§ SUPPLIED RECORDS:
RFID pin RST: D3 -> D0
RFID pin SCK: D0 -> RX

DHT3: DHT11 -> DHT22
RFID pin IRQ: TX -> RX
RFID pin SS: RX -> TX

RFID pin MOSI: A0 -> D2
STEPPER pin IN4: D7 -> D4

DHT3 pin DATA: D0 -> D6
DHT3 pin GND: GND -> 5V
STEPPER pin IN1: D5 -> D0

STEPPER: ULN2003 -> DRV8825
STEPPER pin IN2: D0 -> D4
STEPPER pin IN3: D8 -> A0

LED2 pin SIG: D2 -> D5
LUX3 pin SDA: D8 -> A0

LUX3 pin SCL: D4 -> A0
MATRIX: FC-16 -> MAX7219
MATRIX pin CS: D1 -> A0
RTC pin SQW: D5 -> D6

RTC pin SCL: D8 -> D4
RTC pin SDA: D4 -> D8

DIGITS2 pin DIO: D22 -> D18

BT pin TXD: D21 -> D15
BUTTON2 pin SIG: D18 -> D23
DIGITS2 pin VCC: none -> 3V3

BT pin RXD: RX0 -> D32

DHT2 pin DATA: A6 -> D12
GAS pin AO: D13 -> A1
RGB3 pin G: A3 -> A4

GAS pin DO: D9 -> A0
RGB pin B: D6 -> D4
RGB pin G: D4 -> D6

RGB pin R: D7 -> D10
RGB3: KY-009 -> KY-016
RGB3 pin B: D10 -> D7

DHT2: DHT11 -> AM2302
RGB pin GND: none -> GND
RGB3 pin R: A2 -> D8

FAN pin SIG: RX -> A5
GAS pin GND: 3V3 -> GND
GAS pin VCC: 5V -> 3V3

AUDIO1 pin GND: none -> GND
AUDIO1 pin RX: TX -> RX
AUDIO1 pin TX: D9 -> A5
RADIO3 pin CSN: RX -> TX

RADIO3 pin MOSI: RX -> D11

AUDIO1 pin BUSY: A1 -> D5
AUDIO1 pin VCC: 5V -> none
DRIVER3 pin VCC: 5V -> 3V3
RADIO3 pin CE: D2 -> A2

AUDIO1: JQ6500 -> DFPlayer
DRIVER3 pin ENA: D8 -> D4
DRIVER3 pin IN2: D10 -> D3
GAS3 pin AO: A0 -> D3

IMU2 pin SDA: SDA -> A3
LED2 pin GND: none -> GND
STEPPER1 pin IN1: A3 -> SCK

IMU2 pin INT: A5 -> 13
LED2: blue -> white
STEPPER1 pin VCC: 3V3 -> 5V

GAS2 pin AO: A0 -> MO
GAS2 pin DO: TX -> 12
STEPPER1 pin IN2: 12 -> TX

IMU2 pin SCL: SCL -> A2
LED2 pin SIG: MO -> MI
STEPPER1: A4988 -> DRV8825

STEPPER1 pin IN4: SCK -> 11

§ TASK GOAL: Write out the lines above exactly, but only from the one containing "DHT2: DHT11 -> AM2302" through the last one.

§ TASK OUTPUT:
DHT2: DHT11 -> AM2302
RGB pin GND: none -> GND
RGB3 pin R: A2 -> D8

FAN pin SIG: RX -> A5
GAS pin GND: 3V3 -> GND
GAS pin VCC: 5V -> 3V3

AUDIO1 pin GND: none -> GND
AUDIO1 pin RX: TX -> RX
AUDIO1 pin TX: D9 -> A5
RADIO3 pin CSN: RX -> TX

RADIO3 pin MOSI: RX -> D11

AUDIO1 pin BUSY: A1 -> D5
AUDIO1 pin VCC: 5V -> none
DRIVER3 pin VCC: 5V -> 3V3
RADIO3 pin CE: D2 -> A2

AUDIO1: JQ6500 -> DFPlayer
DRIVER3 pin ENA: D8 -> D4
DRIVER3 pin IN2: D10 -> D3
GAS3 pin AO: A0 -> D3

IMU2 pin SDA: SDA -> A3
LED2 pin GND: none -> GND
STEPPER1 pin IN1: A3 -> SCK

IMU2 pin INT: A5 -> 13
LED2: blue -> white
STEPPER1 pin VCC: 3V3 -> 5V

GAS2 pin AO: A0 -> MO
GAS2 pin DO: TX -> 12
STEPPER1 pin IN2: 12 -> TX

IMU2 pin SCL: SCL -> A2
LED2 pin SIG: MO -> MI
STEPPER1: A4988 -> DRV8825

STEPPER1 pin IN4: SCK -> 11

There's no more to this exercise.